### EXCERPTED RECORDS:
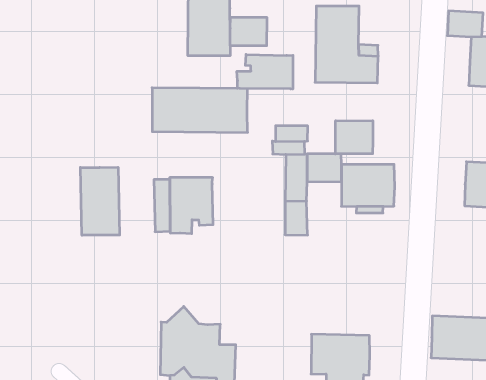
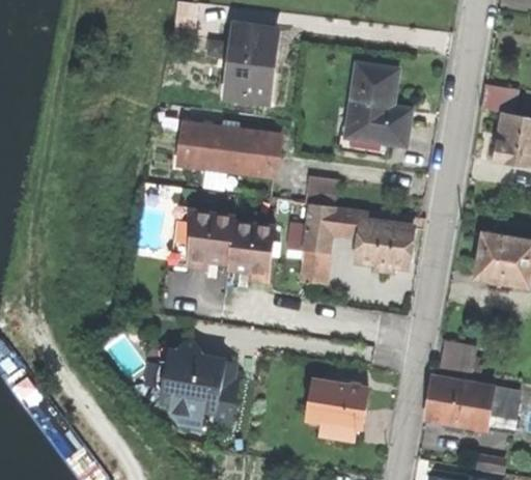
building: [230,17,267,46] -> none
building: [237,54,293,89] -> none
building: [335,121,373,154] -> none
building: [80,167,120,235] -> none
building: none -> [229,222,275,281]
building: none -> [440,339,475,370]

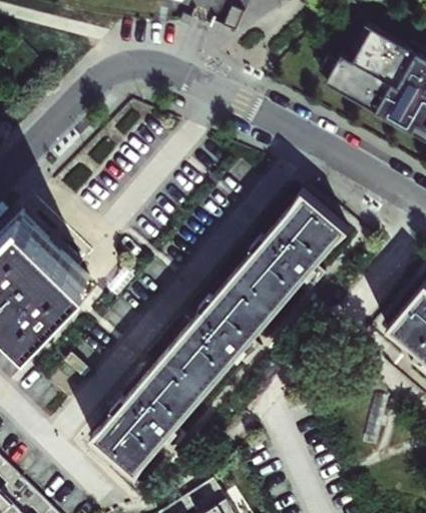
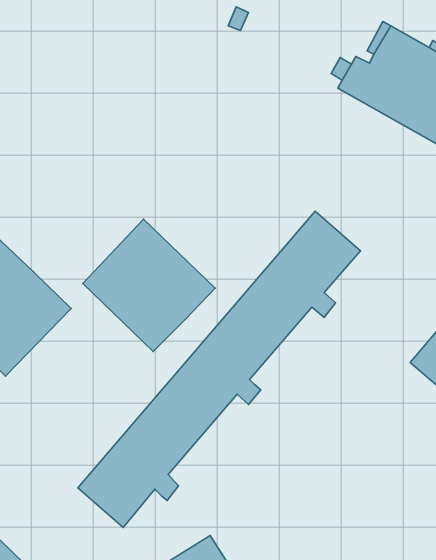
building: none -> [83,219,215,351]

### WHAT THE TASK ASKS:
All lines from the one containing "building: [80,167,120,235] -> none" to the last line of the records above, and no others, should be returned unchanged, without pictures.

### RESPONSE TO THIS TASK:
building: [80,167,120,235] -> none
building: none -> [229,222,275,281]
building: none -> [440,339,475,370]

building: none -> [83,219,215,351]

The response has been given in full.